### EXERCISE
From the line that includes "(137, 441) = (76, 314): purple" down to the final line of the data below, copy every line exactly and leave the rest out.

[Extracted records]

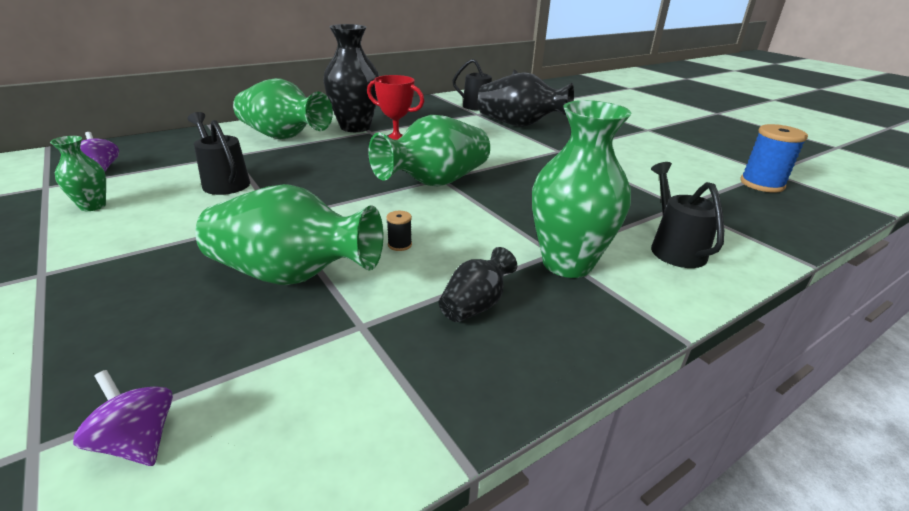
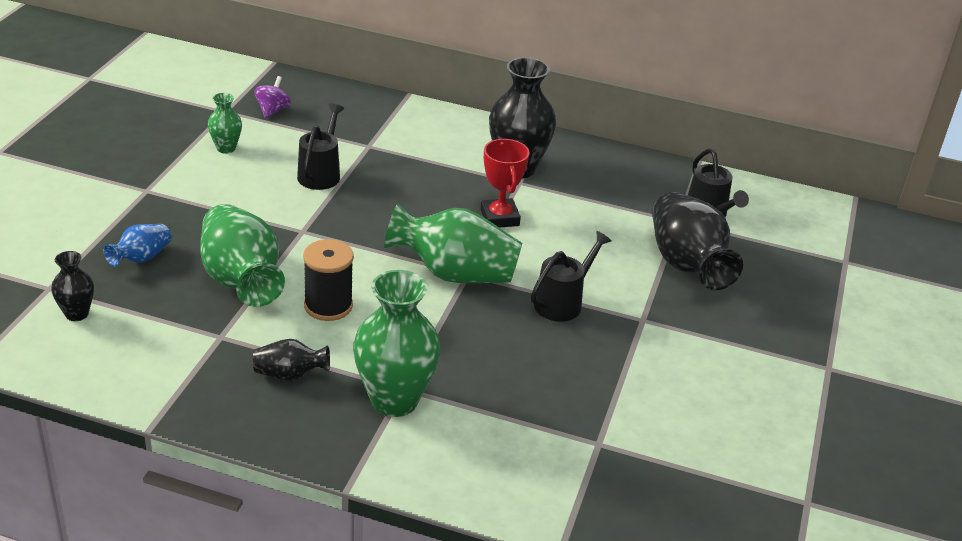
camera: 50 degrees right, 5 degrees up
(137, 441) = (76, 314): purple spinning top -> black vase
(139, 327) = (141, 258): none -> blue vase
(283, 137) = (437, 145): green vase -> none
(399, 245) = (328, 306): black spool -> black spool, size x2.22
(674, 248) = (492, 456): black watering can -> black watering can (563, 302)
(761, 184) = (749, 498): blue spool -> none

### TASK ANSWER
(137, 441) = (76, 314): purple spinning top -> black vase
(139, 327) = (141, 258): none -> blue vase
(283, 137) = (437, 145): green vase -> none
(399, 245) = (328, 306): black spool -> black spool, size x2.22
(674, 248) = (492, 456): black watering can -> black watering can (563, 302)
(761, 184) = (749, 498): blue spool -> none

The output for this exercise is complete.